Set problem: Show every line of the data that contains the string "pixels", copying each such line in full.

Available data:
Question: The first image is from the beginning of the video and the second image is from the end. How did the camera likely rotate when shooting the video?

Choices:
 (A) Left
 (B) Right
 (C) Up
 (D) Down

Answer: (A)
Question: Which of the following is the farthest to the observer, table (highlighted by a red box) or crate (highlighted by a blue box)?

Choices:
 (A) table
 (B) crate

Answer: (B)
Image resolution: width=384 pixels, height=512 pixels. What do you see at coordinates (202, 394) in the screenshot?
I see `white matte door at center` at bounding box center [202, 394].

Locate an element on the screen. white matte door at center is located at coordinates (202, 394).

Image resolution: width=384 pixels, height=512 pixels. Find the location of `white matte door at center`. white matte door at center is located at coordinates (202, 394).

---

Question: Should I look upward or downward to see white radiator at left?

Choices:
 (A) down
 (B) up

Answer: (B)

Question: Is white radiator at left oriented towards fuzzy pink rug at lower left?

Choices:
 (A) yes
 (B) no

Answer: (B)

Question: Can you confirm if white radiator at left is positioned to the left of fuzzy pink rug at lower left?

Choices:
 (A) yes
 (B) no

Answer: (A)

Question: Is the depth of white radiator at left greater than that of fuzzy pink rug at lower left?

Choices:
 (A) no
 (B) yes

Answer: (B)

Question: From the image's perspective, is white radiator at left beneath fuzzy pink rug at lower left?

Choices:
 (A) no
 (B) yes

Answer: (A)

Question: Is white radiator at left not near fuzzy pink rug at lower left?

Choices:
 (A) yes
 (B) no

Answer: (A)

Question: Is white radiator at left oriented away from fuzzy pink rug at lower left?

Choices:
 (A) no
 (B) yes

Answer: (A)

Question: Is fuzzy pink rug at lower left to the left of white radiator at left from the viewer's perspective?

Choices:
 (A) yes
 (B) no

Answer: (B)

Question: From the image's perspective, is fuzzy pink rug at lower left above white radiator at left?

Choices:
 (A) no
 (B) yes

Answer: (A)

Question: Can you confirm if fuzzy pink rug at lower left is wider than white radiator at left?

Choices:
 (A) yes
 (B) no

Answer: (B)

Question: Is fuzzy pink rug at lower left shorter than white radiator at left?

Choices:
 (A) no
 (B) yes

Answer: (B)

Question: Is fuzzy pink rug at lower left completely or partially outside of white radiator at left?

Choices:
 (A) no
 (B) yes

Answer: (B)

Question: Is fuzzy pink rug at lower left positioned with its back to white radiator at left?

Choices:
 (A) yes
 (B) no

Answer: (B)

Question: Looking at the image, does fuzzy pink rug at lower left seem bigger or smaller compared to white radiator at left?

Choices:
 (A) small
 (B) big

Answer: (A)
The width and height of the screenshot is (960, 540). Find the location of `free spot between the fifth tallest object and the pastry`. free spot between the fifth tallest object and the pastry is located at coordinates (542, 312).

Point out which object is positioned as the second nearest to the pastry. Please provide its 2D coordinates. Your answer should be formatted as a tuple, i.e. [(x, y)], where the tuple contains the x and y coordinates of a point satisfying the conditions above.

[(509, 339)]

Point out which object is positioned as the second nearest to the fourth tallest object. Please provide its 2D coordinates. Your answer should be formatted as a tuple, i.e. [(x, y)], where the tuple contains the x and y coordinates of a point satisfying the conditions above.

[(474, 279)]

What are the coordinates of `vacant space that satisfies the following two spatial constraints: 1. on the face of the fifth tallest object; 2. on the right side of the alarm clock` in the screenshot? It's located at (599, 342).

Output of the task:
Image resolution: width=384 pixels, height=512 pixels. What do you see at coordinates (202, 394) in the screenshot?
Image resolution: width=384 pixels, height=512 pixels. Find the location of `white matte door at center`. white matte door at center is located at coordinates (202, 394).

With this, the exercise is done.